### Directions
Copy out everything in the material from the line containing "Hedda [267, 1196]" down to the end, with no changes.

### Items
___
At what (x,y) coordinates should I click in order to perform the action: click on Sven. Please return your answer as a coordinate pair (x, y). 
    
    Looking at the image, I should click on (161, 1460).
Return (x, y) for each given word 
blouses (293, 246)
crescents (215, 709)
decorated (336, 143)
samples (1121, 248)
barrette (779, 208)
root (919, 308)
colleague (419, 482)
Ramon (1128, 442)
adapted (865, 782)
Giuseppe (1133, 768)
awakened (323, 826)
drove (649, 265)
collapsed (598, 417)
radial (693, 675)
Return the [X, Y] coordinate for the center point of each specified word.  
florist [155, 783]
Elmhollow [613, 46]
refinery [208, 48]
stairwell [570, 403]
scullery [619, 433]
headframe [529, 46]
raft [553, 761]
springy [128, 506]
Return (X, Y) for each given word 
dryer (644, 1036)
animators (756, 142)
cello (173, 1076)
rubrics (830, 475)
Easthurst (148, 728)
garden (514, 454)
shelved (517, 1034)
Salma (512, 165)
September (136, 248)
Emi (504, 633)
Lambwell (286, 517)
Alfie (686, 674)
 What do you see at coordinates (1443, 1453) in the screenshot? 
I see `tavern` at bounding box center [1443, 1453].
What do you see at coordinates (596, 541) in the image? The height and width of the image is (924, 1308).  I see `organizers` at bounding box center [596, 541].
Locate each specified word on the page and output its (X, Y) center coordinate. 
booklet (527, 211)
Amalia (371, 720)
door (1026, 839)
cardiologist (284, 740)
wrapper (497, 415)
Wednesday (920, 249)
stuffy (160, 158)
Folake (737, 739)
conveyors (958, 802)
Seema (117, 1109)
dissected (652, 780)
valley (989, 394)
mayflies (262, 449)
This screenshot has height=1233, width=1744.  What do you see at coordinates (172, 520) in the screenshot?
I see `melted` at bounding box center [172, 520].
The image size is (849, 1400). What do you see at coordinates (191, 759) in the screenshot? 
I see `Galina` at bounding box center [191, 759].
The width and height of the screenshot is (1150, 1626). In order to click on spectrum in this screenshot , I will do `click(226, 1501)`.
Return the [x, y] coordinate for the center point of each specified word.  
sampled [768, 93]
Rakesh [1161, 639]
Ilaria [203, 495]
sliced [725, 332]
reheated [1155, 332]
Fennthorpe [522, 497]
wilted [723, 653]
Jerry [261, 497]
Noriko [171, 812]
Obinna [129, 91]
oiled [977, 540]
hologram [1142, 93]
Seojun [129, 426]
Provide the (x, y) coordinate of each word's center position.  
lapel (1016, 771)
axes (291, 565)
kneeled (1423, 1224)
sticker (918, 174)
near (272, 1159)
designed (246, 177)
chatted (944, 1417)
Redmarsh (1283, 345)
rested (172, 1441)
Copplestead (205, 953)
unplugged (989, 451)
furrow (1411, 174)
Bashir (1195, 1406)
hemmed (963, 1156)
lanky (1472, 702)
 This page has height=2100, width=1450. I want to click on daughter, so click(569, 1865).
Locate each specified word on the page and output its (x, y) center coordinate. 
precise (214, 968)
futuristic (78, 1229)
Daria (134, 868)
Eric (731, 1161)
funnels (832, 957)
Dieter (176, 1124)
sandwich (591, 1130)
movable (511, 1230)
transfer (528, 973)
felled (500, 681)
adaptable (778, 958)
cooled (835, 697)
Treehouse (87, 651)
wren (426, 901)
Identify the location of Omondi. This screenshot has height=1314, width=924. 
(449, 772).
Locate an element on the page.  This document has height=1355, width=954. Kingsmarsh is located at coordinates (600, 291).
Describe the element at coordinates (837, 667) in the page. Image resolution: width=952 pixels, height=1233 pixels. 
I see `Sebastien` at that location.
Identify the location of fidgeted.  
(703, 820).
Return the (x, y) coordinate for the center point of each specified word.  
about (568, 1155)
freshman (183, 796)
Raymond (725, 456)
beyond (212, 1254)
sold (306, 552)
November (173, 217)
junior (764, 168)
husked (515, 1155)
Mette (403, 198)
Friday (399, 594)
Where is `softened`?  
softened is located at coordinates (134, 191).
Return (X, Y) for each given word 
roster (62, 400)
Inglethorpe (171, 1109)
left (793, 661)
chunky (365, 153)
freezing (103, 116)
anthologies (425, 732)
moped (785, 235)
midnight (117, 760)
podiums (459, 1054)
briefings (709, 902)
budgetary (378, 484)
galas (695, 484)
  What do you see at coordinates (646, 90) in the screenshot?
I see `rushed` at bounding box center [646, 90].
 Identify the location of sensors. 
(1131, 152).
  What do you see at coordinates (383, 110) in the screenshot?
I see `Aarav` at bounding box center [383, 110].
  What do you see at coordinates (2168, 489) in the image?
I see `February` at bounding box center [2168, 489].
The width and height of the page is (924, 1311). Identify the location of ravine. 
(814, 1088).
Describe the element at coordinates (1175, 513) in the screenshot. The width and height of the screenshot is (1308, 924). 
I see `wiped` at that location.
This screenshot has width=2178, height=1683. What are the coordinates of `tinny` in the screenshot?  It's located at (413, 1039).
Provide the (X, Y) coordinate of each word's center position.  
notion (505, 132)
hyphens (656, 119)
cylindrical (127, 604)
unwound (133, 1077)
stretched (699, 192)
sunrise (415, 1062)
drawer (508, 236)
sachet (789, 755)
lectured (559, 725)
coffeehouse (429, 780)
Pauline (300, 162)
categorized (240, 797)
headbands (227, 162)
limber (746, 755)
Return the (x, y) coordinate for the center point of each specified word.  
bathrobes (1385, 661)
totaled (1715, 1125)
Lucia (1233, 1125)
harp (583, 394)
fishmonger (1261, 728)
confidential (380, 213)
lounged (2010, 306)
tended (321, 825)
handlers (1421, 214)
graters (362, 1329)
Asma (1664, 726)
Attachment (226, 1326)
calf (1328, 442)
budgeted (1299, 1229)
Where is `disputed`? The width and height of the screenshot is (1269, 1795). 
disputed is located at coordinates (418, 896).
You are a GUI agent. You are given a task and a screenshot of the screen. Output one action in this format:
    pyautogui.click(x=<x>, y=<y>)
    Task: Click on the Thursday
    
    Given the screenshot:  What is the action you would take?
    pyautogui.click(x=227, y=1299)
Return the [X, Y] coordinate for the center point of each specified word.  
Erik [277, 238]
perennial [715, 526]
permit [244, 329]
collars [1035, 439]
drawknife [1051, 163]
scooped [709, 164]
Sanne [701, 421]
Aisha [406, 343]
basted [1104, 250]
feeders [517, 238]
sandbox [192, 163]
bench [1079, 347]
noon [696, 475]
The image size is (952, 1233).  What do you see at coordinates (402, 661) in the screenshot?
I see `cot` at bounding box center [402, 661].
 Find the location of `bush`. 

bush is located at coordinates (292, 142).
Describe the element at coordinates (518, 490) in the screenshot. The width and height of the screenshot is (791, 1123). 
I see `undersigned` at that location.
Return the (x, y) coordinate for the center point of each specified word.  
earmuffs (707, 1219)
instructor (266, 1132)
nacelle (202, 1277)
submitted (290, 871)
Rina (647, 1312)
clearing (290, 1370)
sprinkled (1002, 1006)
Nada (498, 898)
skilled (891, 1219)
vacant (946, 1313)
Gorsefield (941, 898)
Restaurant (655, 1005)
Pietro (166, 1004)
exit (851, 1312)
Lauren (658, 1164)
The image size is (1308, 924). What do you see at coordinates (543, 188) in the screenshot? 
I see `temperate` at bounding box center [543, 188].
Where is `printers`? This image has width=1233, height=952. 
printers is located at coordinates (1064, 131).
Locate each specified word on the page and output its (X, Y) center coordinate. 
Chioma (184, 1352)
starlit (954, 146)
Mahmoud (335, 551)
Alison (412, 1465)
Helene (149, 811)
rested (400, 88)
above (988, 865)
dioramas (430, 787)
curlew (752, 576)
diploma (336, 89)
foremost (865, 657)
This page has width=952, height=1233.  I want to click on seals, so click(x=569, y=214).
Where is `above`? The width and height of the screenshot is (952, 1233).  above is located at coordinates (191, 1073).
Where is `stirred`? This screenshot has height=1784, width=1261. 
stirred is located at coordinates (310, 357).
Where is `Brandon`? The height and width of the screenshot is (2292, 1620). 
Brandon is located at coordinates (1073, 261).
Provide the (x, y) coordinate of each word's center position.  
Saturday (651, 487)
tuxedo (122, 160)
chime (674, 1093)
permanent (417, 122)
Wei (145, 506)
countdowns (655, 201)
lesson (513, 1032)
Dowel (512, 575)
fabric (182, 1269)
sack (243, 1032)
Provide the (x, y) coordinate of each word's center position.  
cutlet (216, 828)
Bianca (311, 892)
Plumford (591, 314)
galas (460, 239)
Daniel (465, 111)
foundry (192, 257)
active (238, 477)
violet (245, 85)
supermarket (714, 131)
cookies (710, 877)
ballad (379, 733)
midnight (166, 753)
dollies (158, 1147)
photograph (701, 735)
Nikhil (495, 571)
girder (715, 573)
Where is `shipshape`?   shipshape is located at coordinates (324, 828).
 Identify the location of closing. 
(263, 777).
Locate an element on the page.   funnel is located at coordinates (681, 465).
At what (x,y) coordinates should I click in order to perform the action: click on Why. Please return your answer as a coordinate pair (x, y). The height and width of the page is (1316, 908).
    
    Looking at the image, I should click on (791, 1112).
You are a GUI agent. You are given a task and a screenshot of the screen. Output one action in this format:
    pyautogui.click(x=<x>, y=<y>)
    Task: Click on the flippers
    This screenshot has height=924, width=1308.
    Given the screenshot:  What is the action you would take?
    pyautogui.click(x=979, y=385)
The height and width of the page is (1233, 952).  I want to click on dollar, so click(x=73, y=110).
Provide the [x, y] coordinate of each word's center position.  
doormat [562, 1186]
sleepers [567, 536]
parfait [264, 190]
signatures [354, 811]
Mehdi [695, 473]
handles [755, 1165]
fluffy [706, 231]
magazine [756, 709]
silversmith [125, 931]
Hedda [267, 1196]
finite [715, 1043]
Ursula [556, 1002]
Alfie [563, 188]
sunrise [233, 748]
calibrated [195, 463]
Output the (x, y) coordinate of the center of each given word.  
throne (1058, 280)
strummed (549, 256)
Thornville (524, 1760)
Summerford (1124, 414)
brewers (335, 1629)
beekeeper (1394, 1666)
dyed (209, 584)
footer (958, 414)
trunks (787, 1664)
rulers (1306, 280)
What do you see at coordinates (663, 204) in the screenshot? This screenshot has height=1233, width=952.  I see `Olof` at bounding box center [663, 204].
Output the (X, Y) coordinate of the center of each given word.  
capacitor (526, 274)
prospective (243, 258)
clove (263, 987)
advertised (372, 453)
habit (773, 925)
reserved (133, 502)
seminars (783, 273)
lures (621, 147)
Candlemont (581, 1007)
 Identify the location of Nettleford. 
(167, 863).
___
### The response
Hedda [267, 1196]
finite [715, 1043]
Ursula [556, 1002]
Alfie [563, 188]
sunrise [233, 748]
calibrated [195, 463]
Output the (x, y) coordinate of the center of each given word.  
throne (1058, 280)
strummed (549, 256)
Thornville (524, 1760)
Summerford (1124, 414)
brewers (335, 1629)
beekeeper (1394, 1666)
dyed (209, 584)
footer (958, 414)
trunks (787, 1664)
rulers (1306, 280)
What do you see at coordinates (663, 204) in the screenshot? This screenshot has height=1233, width=952.  I see `Olof` at bounding box center [663, 204].
Output the (X, Y) coordinate of the center of each given word.  
capacitor (526, 274)
prospective (243, 258)
clove (263, 987)
advertised (372, 453)
habit (773, 925)
reserved (133, 502)
seminars (783, 273)
lures (621, 147)
Candlemont (581, 1007)
 Identify the location of Nettleford. 
(167, 863).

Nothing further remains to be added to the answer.